§ **Work order**: Copy every entry word for word. Skip the pictures.

§ **Source data**:
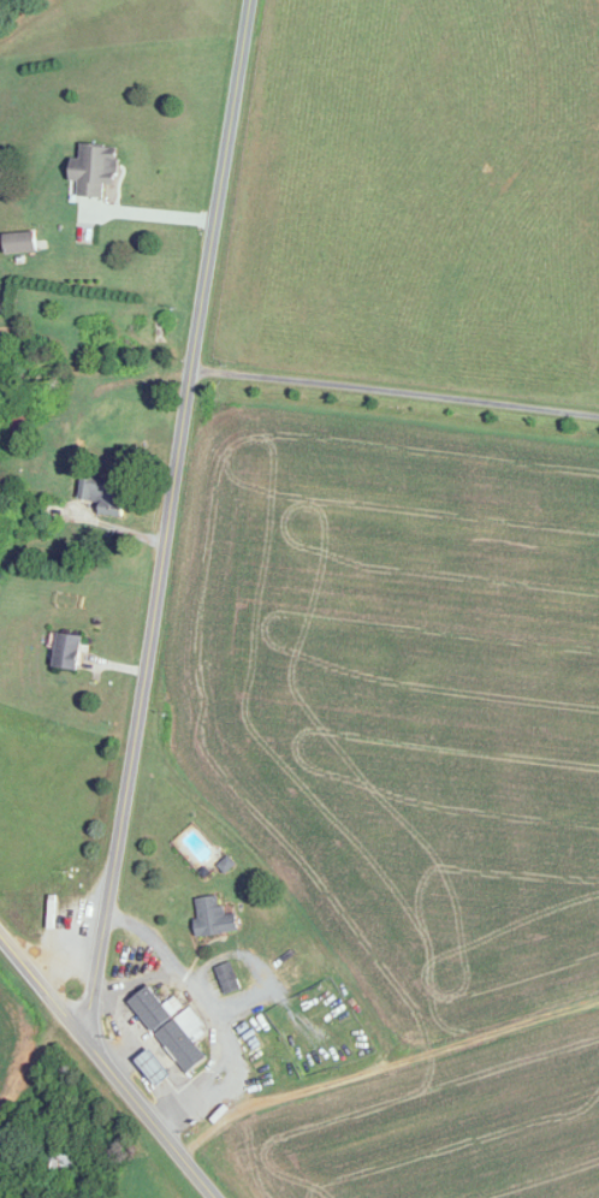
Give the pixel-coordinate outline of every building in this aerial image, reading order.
[(103,197),(103,184),(116,184),(118,145),(81,144),(80,158),(70,158),(69,181),(78,181),(78,196),(103,197)] [(36,233),(3,233),(3,252),(36,252),(36,233)] [(122,515),(125,478),(81,475),(79,499),(99,501),(98,513),(122,515)] [(43,520),(60,520),(60,502),(43,502),(43,520)] [(81,636),(57,633),(53,667),(77,670),(81,636)] [(235,914),(222,915),(220,896),(195,898),(199,936),(237,932),(235,914)] [(225,994),(241,988),(231,961),(215,967),(225,994)] [(190,1007),(174,1019),(149,985),(129,999),(153,1033),(155,1031),(185,1072),(205,1058),(193,1041),(207,1031),(190,1007)] [(147,1068),(156,1083),(166,1077),(157,1062),(147,1068)] [(72,1179),(83,1158),(57,1144),(46,1164),(72,1179)]
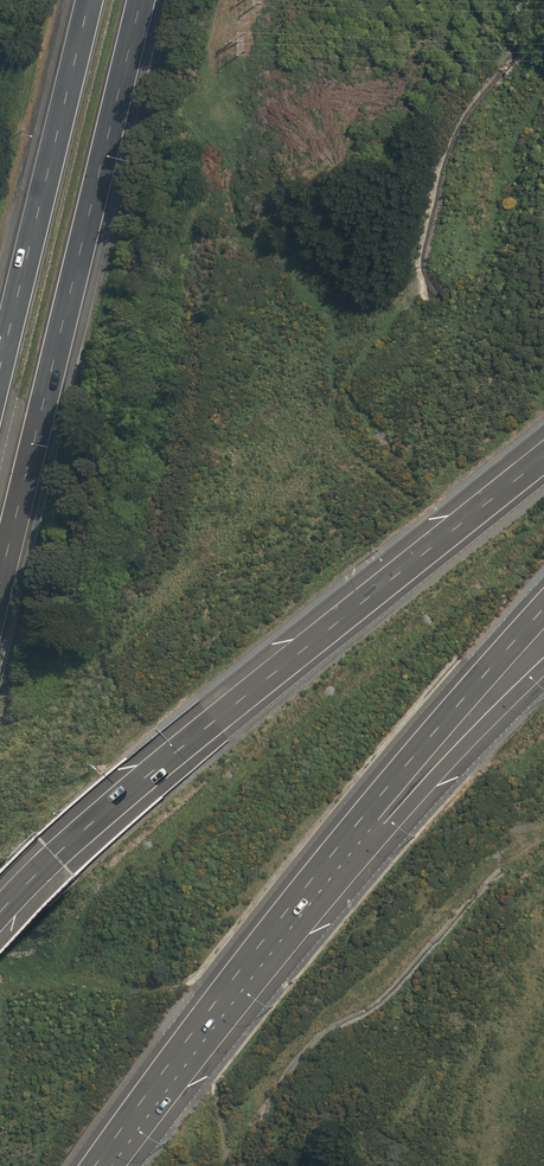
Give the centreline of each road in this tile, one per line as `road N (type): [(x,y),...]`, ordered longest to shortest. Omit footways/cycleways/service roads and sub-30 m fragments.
road 1 (motorway): [(543,605),(191,1037),(101,1165)]
road 2 (motorway): [(0,904),(149,769),(543,452)]
road 3 (motorway): [(543,664),(349,870),(113,1165)]
road 4 (motorway): [(140,0),(0,576)]
road 5 (motorway): [(0,345),(83,0)]

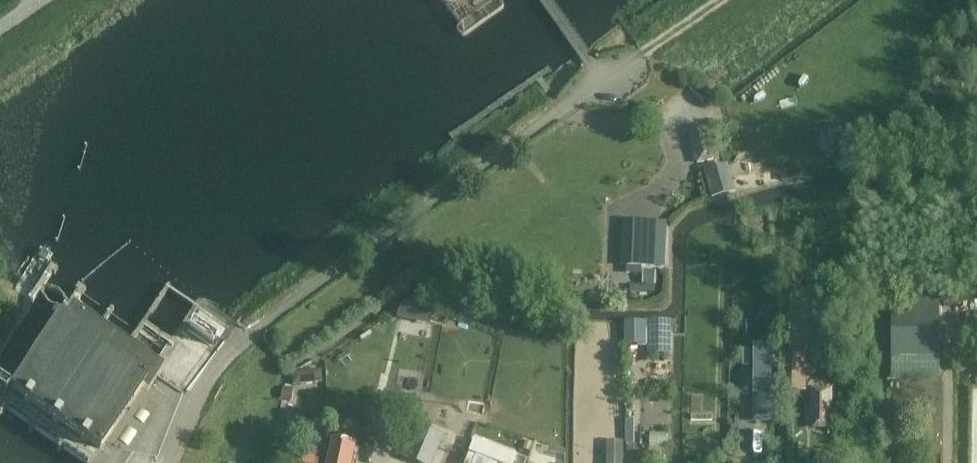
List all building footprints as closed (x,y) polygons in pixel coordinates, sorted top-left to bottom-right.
[(843,131),(831,132),(832,144),(845,143),(843,131)] [(708,137),(692,141),(698,163),(714,159),(708,137)] [(622,242),(622,260),(647,261),(648,243),(622,242)] [(893,302),(891,381),(915,381),(915,358),(939,358),(940,302),(893,302)] [(152,365),(73,311),(63,326),(58,323),(13,390),(25,398),(23,401),(29,405),(31,402),(53,417),(51,420),(57,424),(59,421),(82,437),(80,440),(86,444),(87,441),(100,450),(146,383),(141,380),(152,365)] [(646,323),(625,323),(625,333),(625,346),(646,346),(646,323)] [(649,327),(648,344),(669,345),(669,335),(670,324),(649,323),(649,327)] [(754,397),(754,418),(771,418),(771,397),(772,348),(755,348),(754,397)] [(786,357),(786,390),(805,391),(805,357),(786,357)] [(828,376),(827,361),(816,361),(817,377),(828,376)] [(940,379),(939,361),(915,361),(915,380),(940,379)] [(285,388),(283,400),(291,401),(293,390),(285,388)] [(831,391),(810,390),(810,428),(830,429),(831,391)] [(901,394),(890,395),(891,406),(901,406),(901,394)] [(406,458),(416,462),(431,462),(442,439),(420,428),(406,458)] [(650,434),(650,446),(667,447),(667,434),(650,434)] [(326,462),(352,462),(355,445),(331,440),(326,462)] [(627,448),(626,462),(634,462),(635,448),(627,448)] [(607,449),(606,462),(622,462),(622,450),(607,449)]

§ **Solution below**:
Give the pixel-coordinate outline of every building in this aerial image, reading order.
[(103,197),(103,184),(116,184),(118,145),(81,144),(80,158),(70,158),(69,181),(78,181),(78,196),(103,197)] [(36,233),(3,233),(3,252),(36,252),(36,233)] [(122,515),(125,478),(81,475),(79,499),(99,501),(98,513),(122,515)] [(43,520),(60,520),(60,502),(43,502),(43,520)] [(81,636),(57,633),(53,667),(77,670),(81,636)] [(235,914),(222,915),(220,896),(195,898),(199,936),(237,932),(235,914)] [(225,994),(241,988),(231,961),(215,967),(225,994)] [(190,1007),(174,1019),(149,985),(129,999),(153,1033),(155,1031),(185,1072),(205,1058),(193,1041),(207,1031),(190,1007)] [(147,1068),(156,1083),(166,1077),(157,1062),(147,1068)] [(72,1179),(83,1158),(57,1144),(46,1164),(72,1179)]
Give the centreline of each road in this tile, one per line as `road N (type): [(x,y),...]`, ordered longest to shortest. Omit footways/cycleways/service roads and sub-30 m fragments.
road 1 (motorway): [(543,605),(191,1037),(101,1165)]
road 2 (motorway): [(0,904),(149,769),(543,452)]
road 3 (motorway): [(543,664),(349,870),(113,1165)]
road 4 (motorway): [(140,0),(0,576)]
road 5 (motorway): [(0,345),(83,0)]

List all building footprints as closed (x,y) polygons in pixel coordinates, sorted top-left to bottom-right.
[(843,131),(831,132),(832,144),(845,143),(843,131)] [(708,137),(692,141),(698,163),(714,159),(708,137)] [(622,242),(622,260),(647,261),(648,243),(622,242)] [(893,302),(891,381),(915,381),(915,358),(939,358),(940,302),(893,302)] [(152,365),(73,311),(63,326),(58,323),(13,390),(25,398),(23,401),(29,405),(31,402),(53,417),(51,420),(57,424),(59,421),(82,437),(80,440),(86,444),(87,441),(100,450),(146,383),(141,380),(152,365)] [(646,323),(625,323),(625,333),(625,346),(646,346),(646,323)] [(649,327),(648,344),(669,345),(669,335),(670,324),(649,323),(649,327)] [(754,397),(754,418),(771,418),(771,397),(772,348),(755,348),(754,397)] [(786,357),(786,390),(805,391),(805,357),(786,357)] [(828,376),(827,361),(816,361),(817,377),(828,376)] [(940,379),(939,361),(915,361),(915,380),(940,379)] [(285,388),(283,400),(291,401),(293,390),(285,388)] [(831,391),(810,390),(810,428),(830,429),(831,391)] [(901,394),(890,395),(891,406),(901,406),(901,394)] [(406,458),(416,462),(431,462),(442,439),(420,428),(406,458)] [(650,434),(650,446),(667,447),(667,434),(650,434)] [(326,462),(352,462),(355,445),(331,440),(326,462)] [(627,448),(626,462),(634,462),(635,448),(627,448)] [(607,449),(606,462),(622,462),(622,450),(607,449)]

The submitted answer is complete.